* **Source data**:
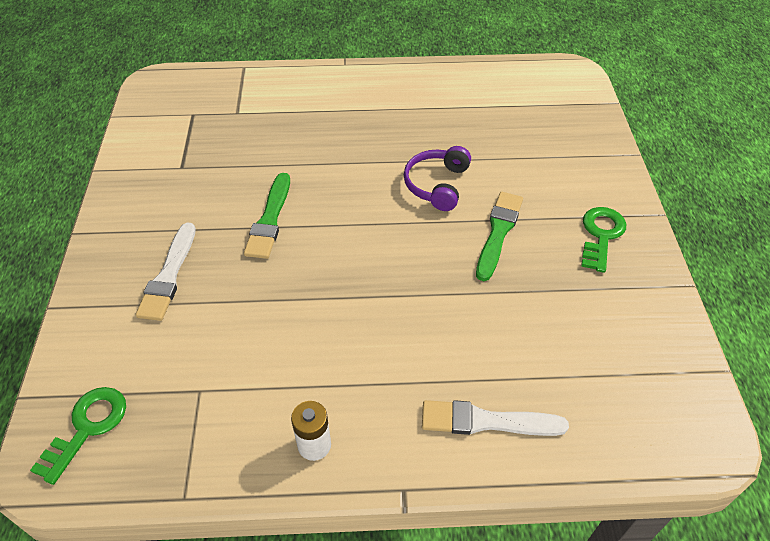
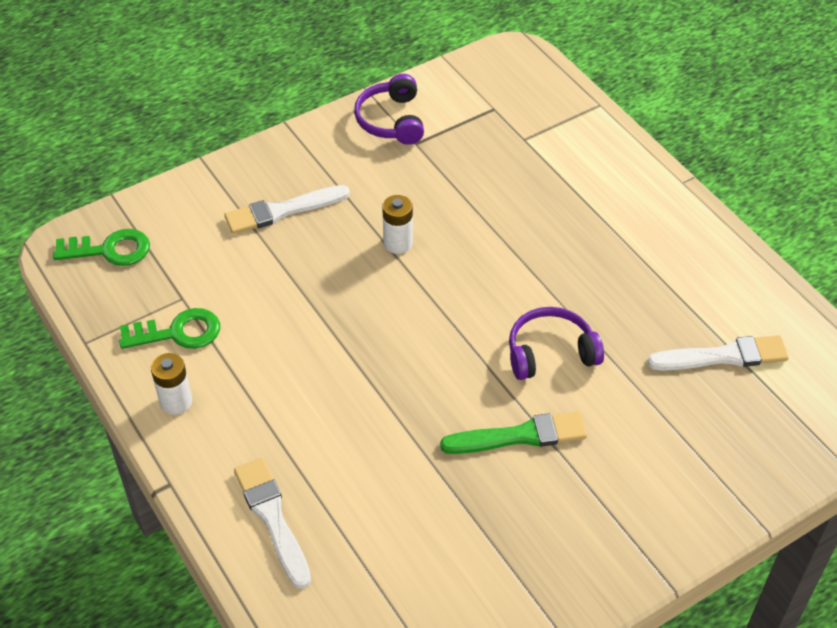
camera: 60 degrees right, 0 degrees up
green brush [244,173,290,259] -> white battery [382,195,413,254]
green key [581,207,626,273] -> green key moved to [119,308,220,349]
none -> purple headphones [354,74,424,145]
none -> white brush [647,335,788,370]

* **Action item**: Each line containing the word "green" must be pulled from the listing and copied.

* **Solution for this exercise**:
green brush [244,173,290,259] -> white battery [382,195,413,254]
green key [581,207,626,273] -> green key moved to [119,308,220,349]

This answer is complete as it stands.